### Source data
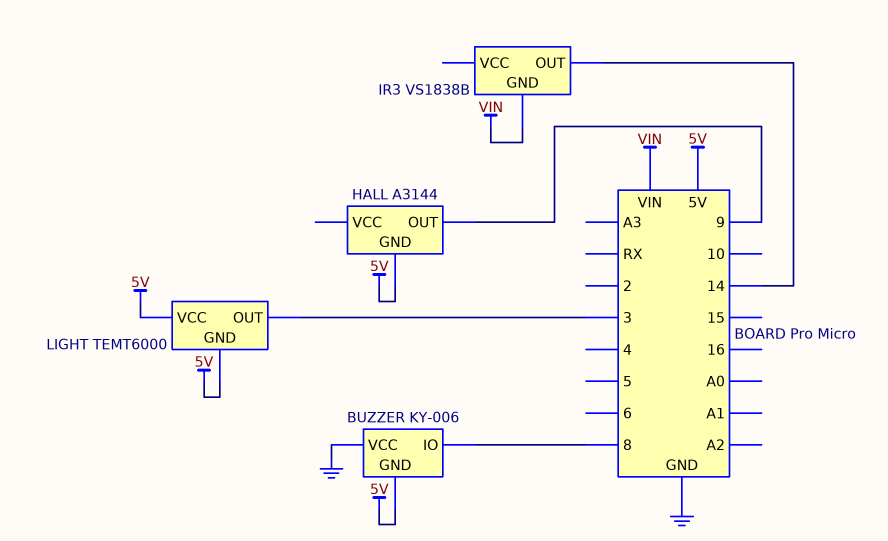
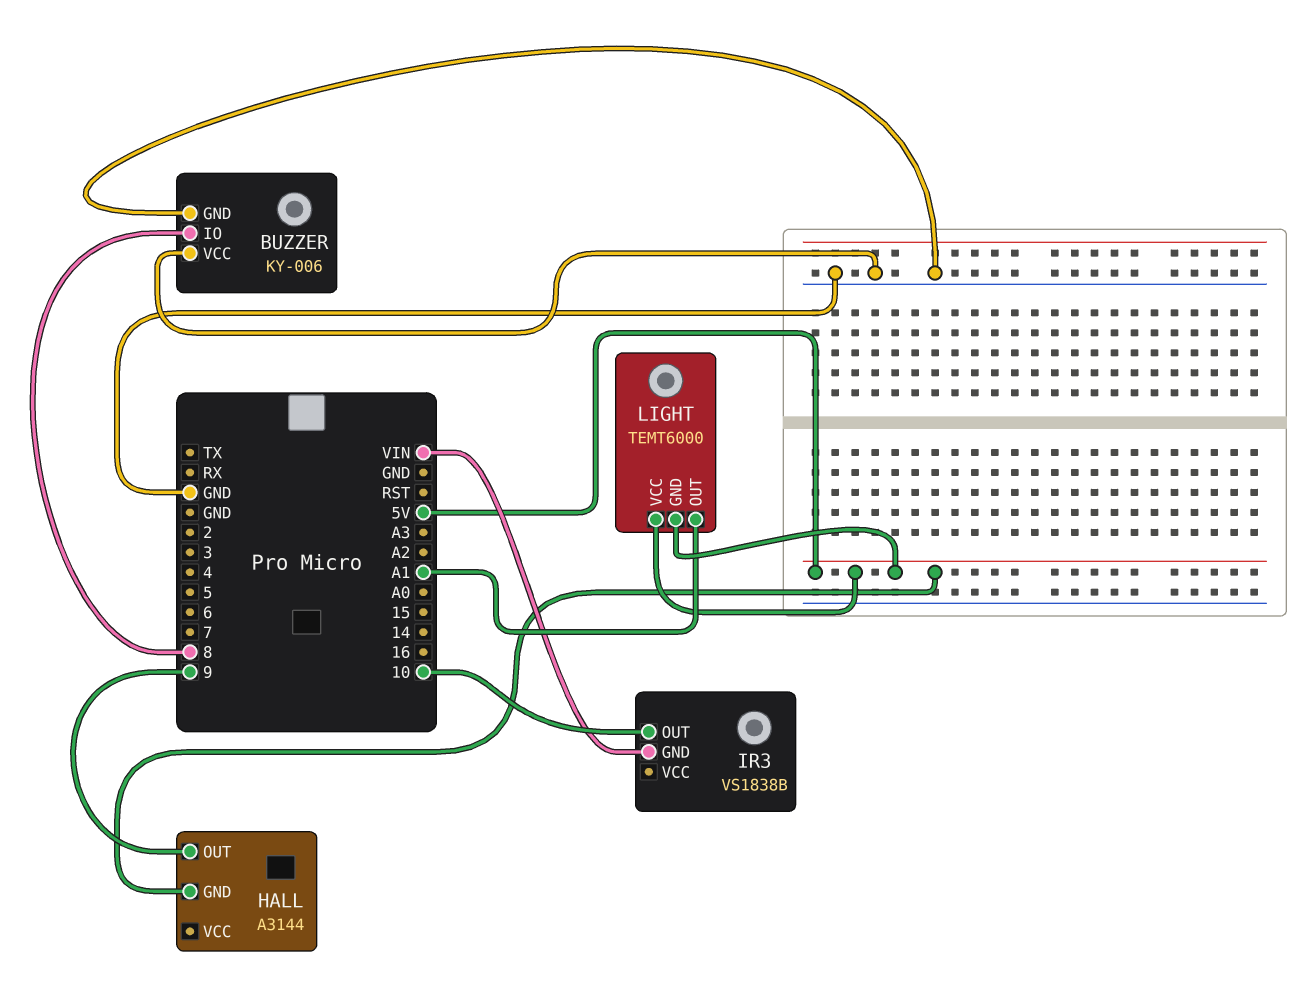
BUZZER pin GND: 5V -> GND
IR3 pin OUT: 14 -> 10
LIGHT pin OUT: 3 -> A1

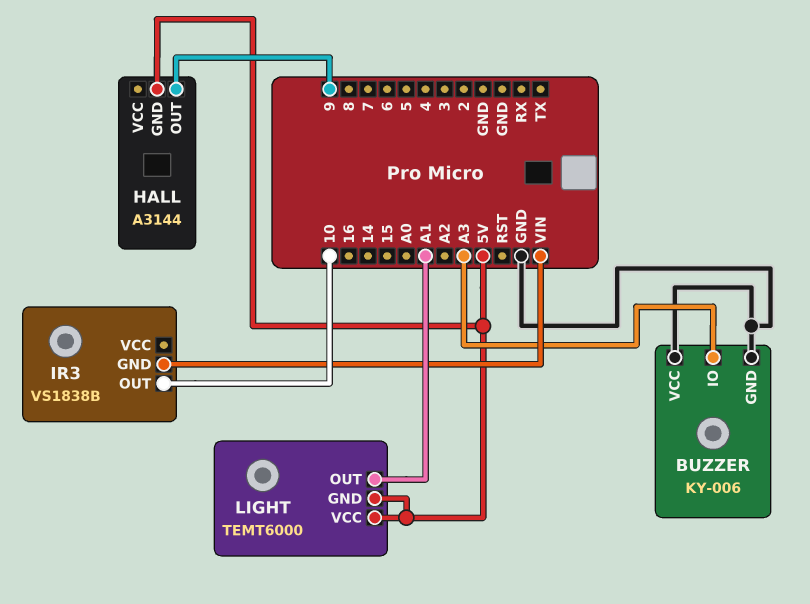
BUZZER pin IO: 8 -> A3

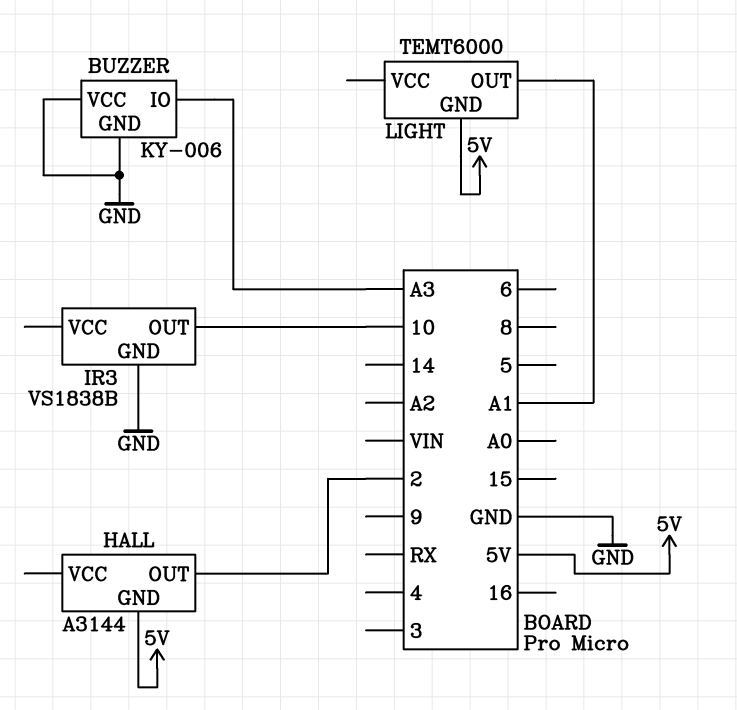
HALL pin OUT: 9 -> 2
IR3 pin GND: VIN -> GND
LIGHT pin VCC: 5V -> none

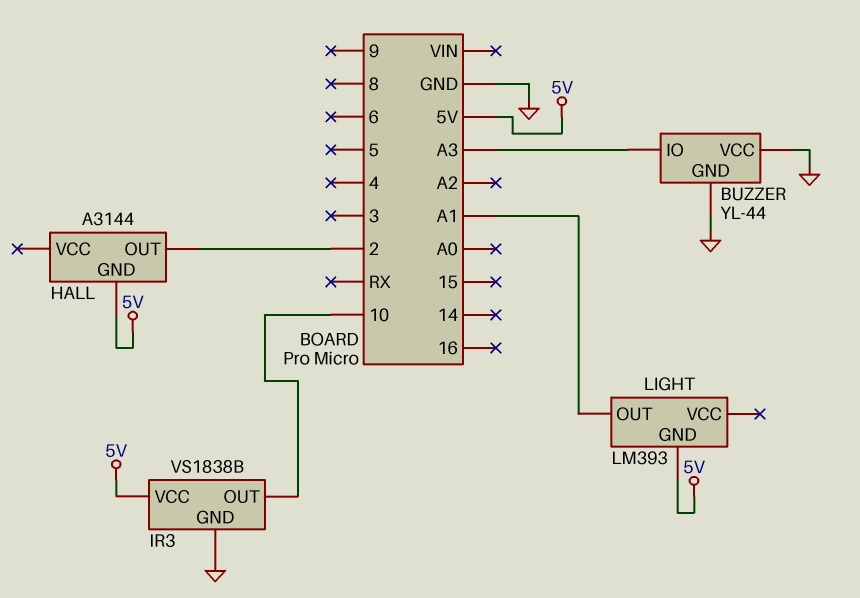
BUZZER: KY-006 -> YL-44
IR3 pin VCC: none -> 5V
LIGHT: TEMT6000 -> LM393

### Problem details
Reproduce every entry exactly; images stay out.

### Reply
BUZZER pin GND: 5V -> GND
IR3 pin OUT: 14 -> 10
LIGHT pin OUT: 3 -> A1

BUZZER pin IO: 8 -> A3

HALL pin OUT: 9 -> 2
IR3 pin GND: VIN -> GND
LIGHT pin VCC: 5V -> none

BUZZER: KY-006 -> YL-44
IR3 pin VCC: none -> 5V
LIGHT: TEMT6000 -> LM393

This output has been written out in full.